## [Aim of the exercise]
Omit the pictures and copy the entries exactly.

## [Supplied material]
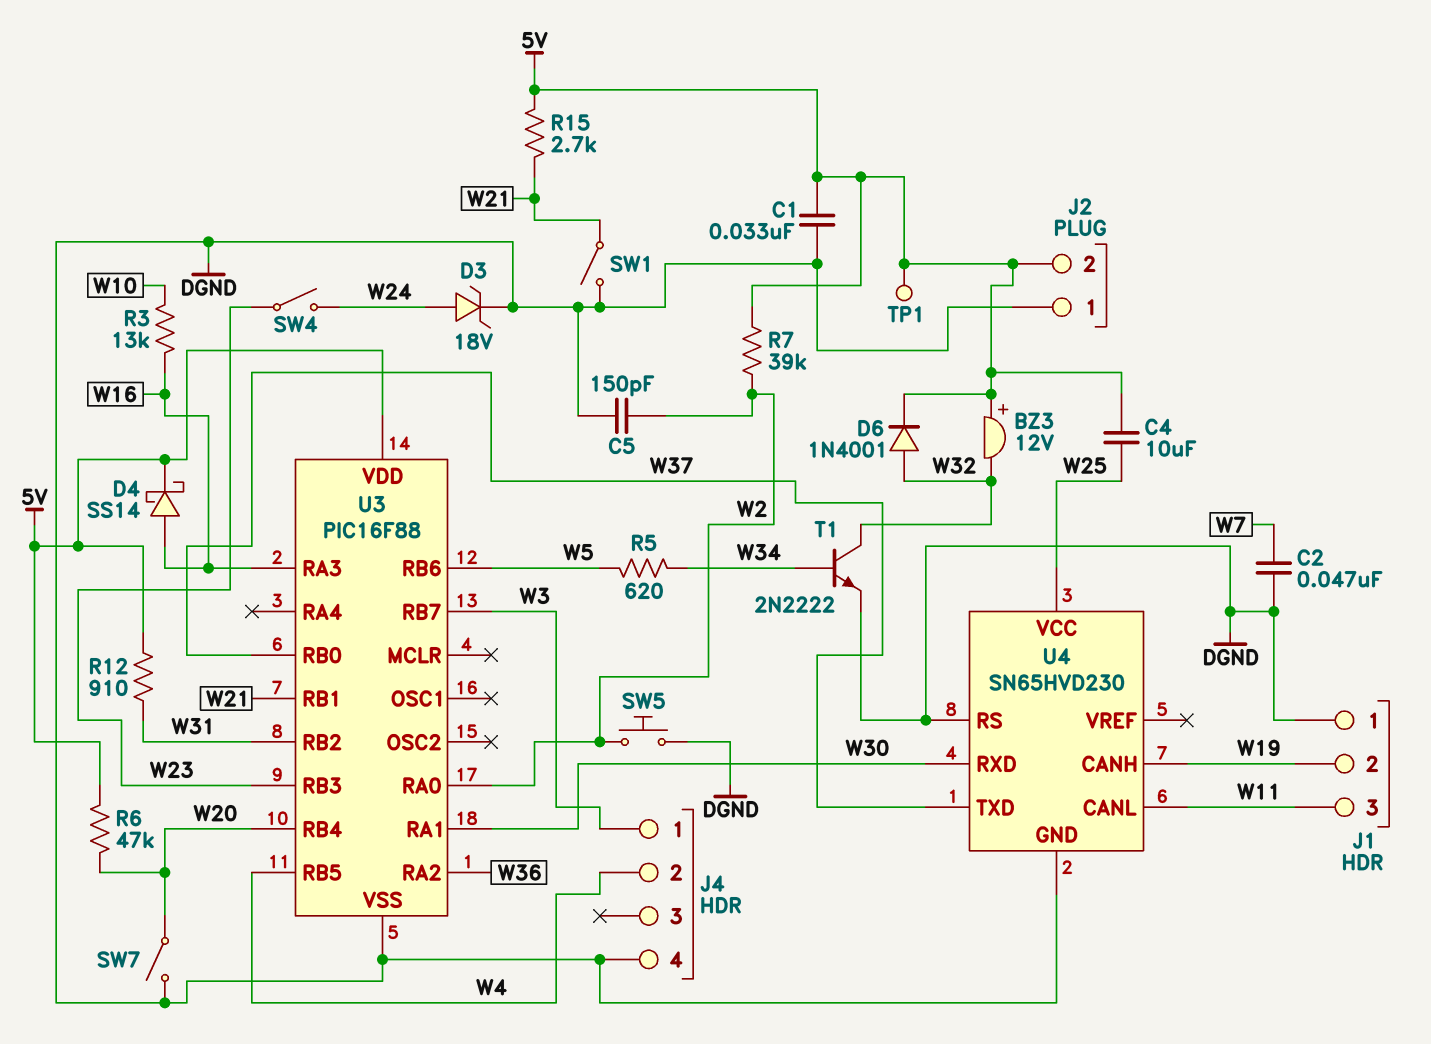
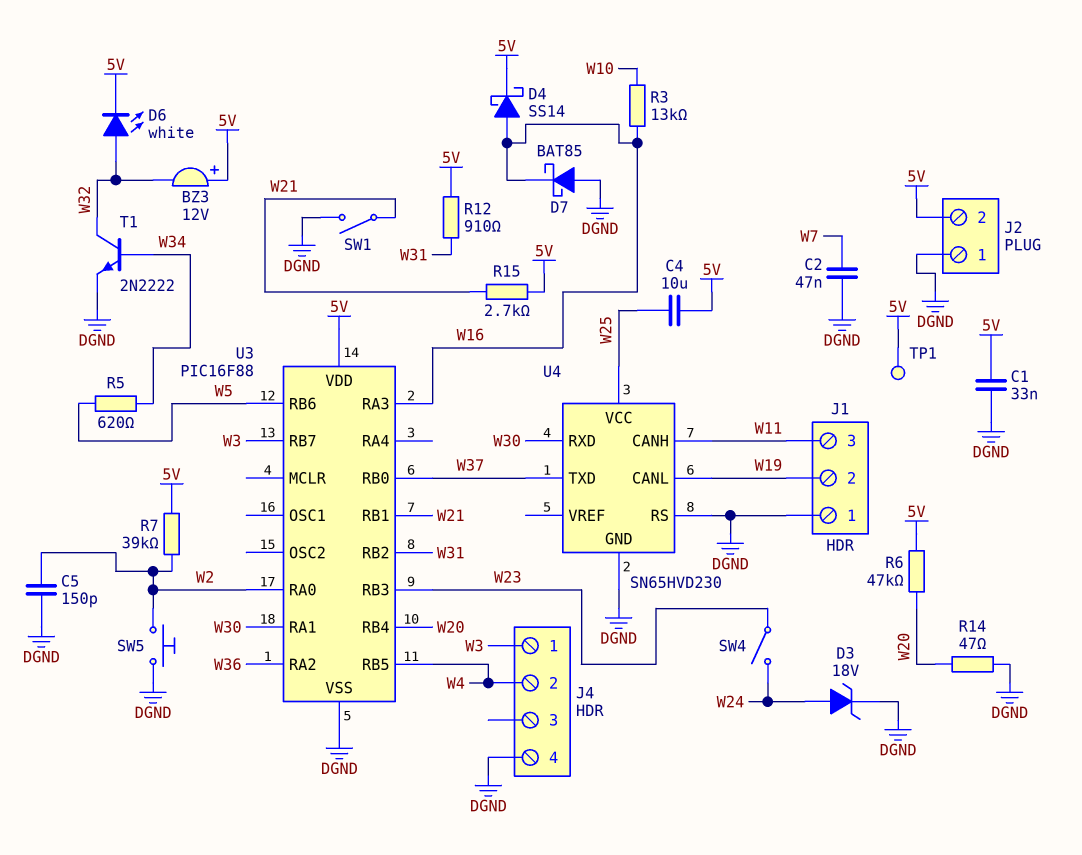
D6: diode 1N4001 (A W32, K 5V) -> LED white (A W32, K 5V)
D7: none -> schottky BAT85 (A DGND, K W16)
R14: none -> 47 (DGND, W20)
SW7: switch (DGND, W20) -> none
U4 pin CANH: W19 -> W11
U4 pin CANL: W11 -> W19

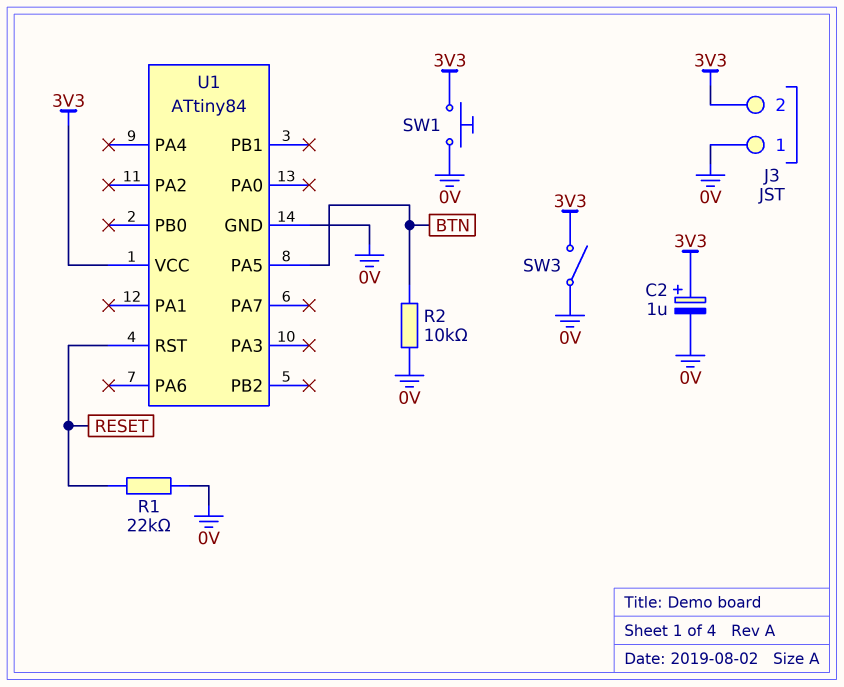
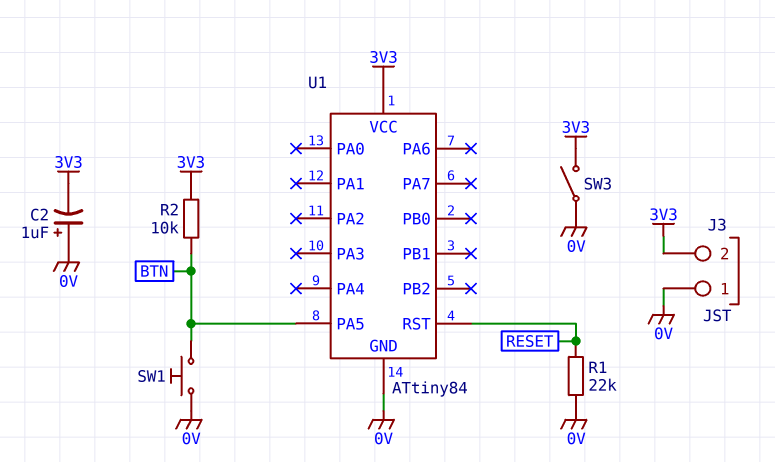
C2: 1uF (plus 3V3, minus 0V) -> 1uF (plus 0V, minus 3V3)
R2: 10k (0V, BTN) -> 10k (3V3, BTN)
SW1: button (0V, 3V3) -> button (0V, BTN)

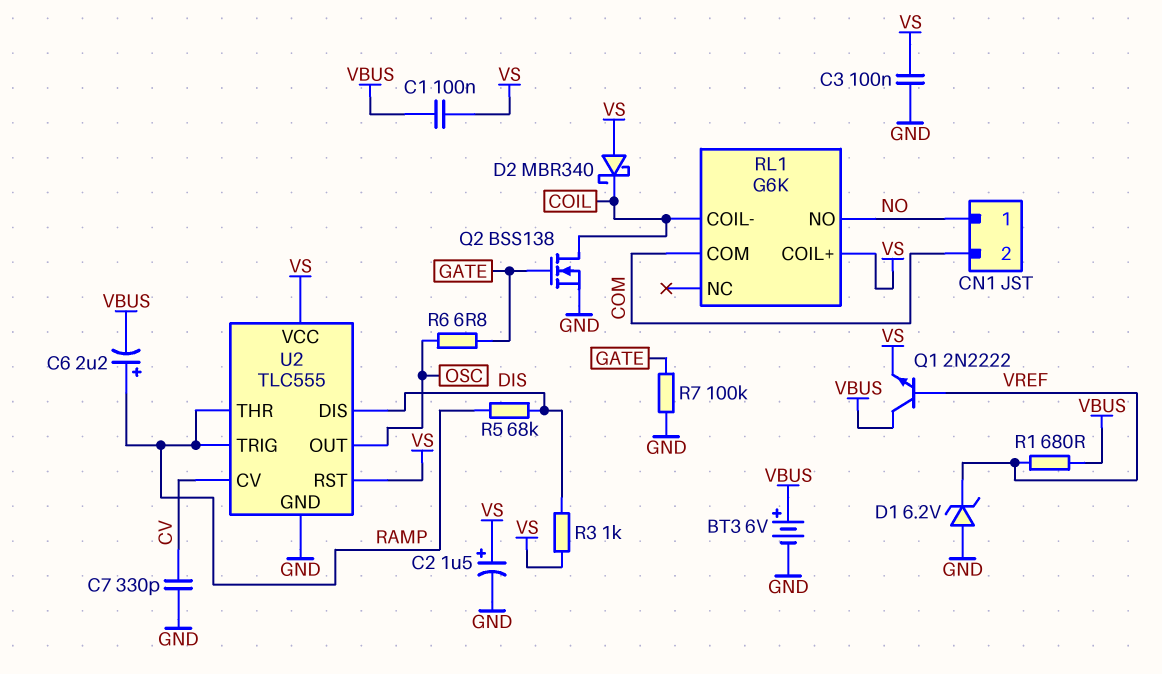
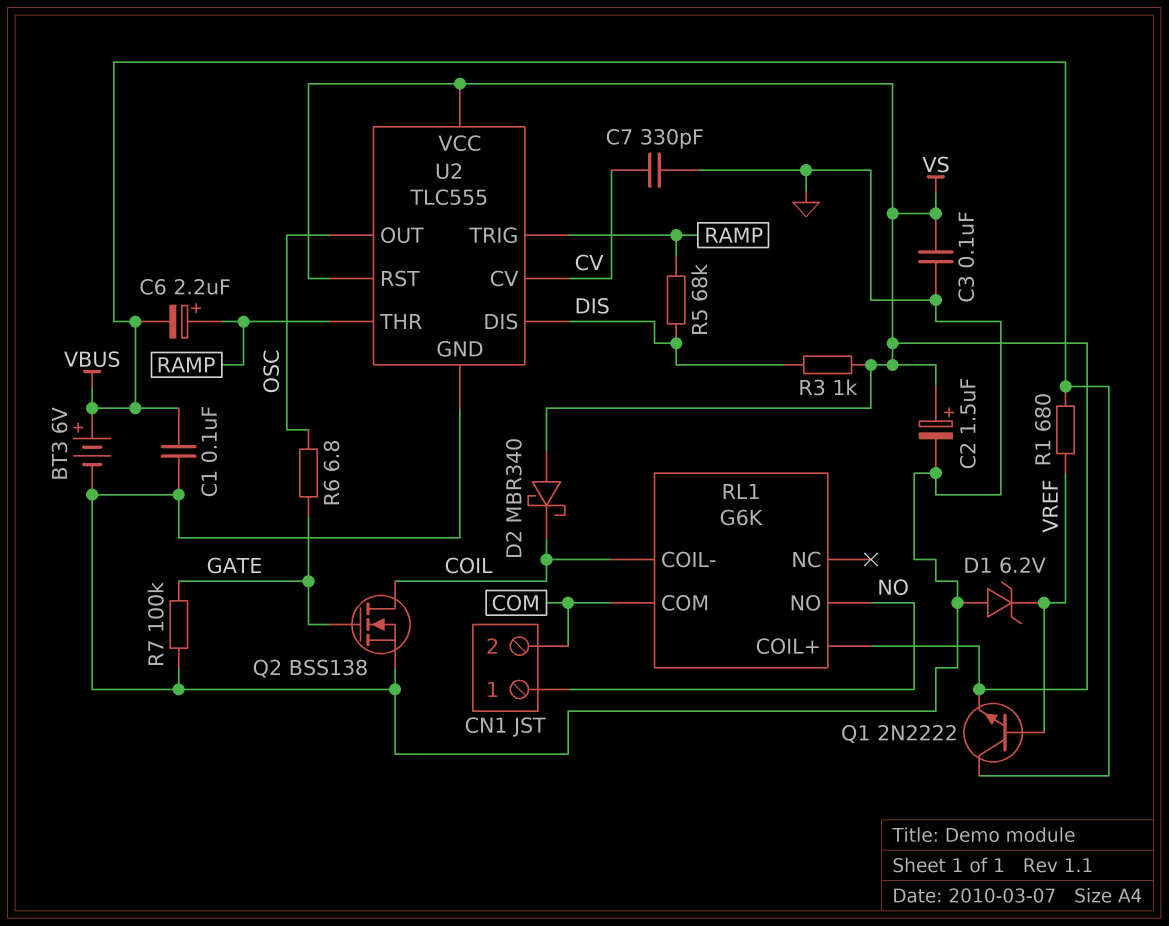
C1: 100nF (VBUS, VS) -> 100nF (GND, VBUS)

## [Reply to the task]
D6: diode 1N4001 (A W32, K 5V) -> LED white (A W32, K 5V)
D7: none -> schottky BAT85 (A DGND, K W16)
R14: none -> 47 (DGND, W20)
SW7: switch (DGND, W20) -> none
U4 pin CANH: W19 -> W11
U4 pin CANL: W11 -> W19

C2: 1uF (plus 3V3, minus 0V) -> 1uF (plus 0V, minus 3V3)
R2: 10k (0V, BTN) -> 10k (3V3, BTN)
SW1: button (0V, 3V3) -> button (0V, BTN)

C1: 100nF (VBUS, VS) -> 100nF (GND, VBUS)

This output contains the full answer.